# Aim of the task
Give the number of lines that contain "camera" in the listing, and write nothing else.

# # #

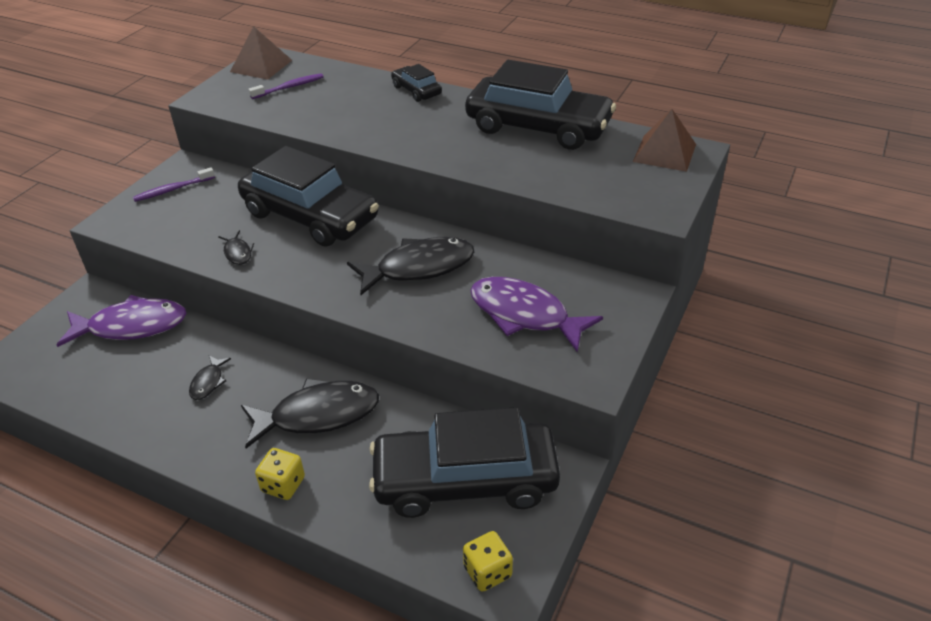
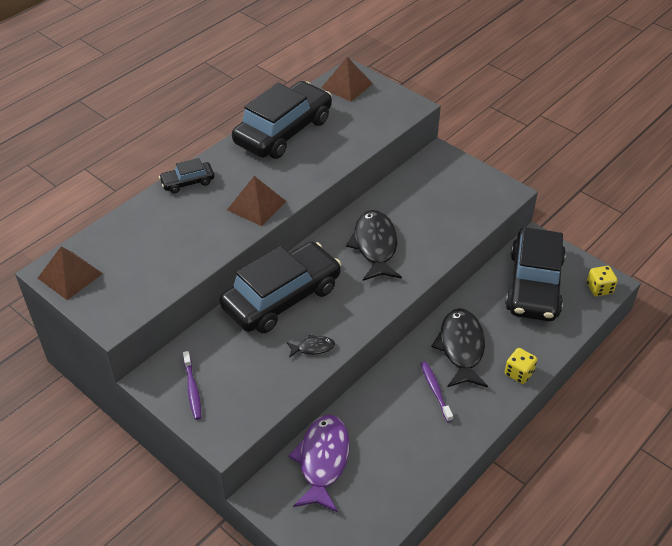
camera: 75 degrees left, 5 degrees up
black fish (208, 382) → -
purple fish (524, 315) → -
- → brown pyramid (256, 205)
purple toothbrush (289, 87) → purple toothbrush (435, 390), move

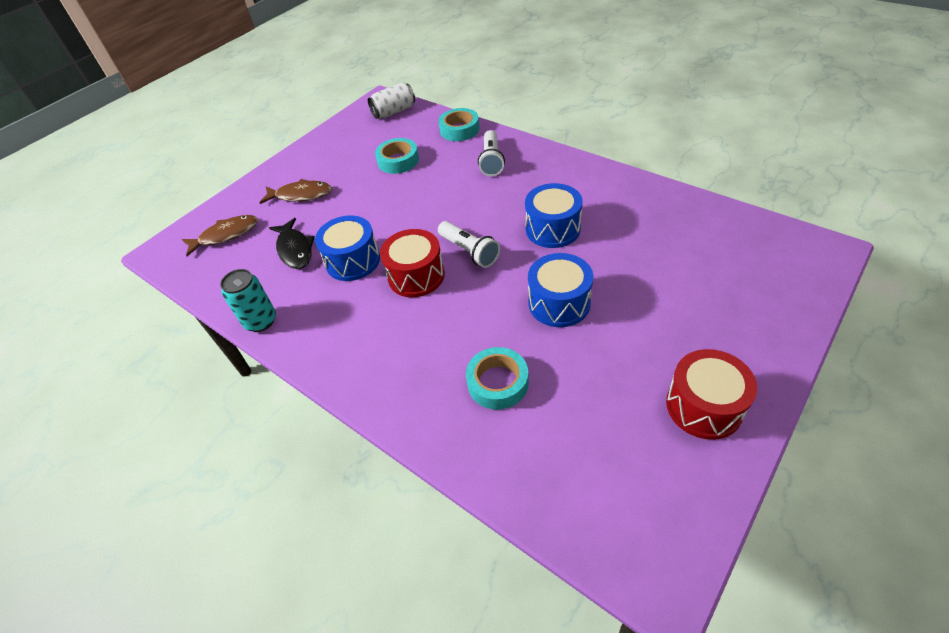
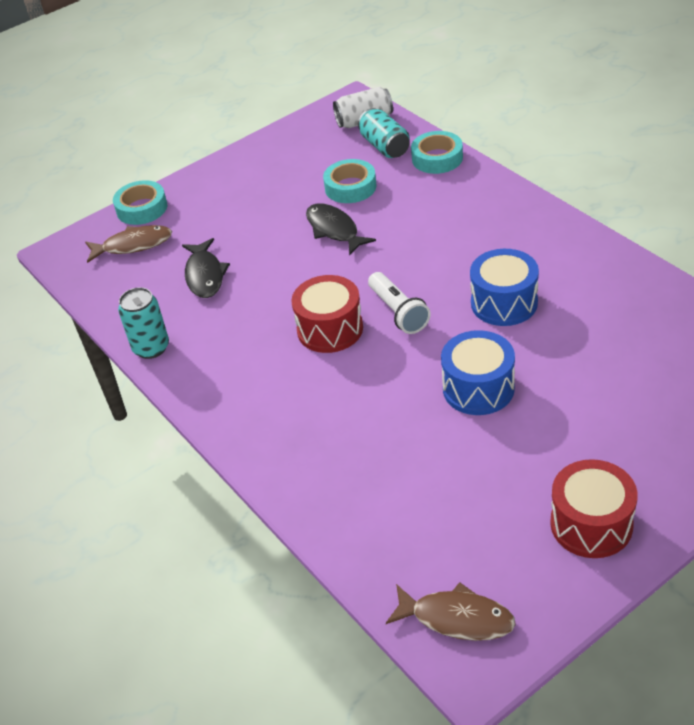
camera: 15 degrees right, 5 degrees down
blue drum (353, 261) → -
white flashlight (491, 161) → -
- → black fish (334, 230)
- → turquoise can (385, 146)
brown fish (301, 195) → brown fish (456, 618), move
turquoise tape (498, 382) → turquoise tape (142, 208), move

# # #

# Result of this task
2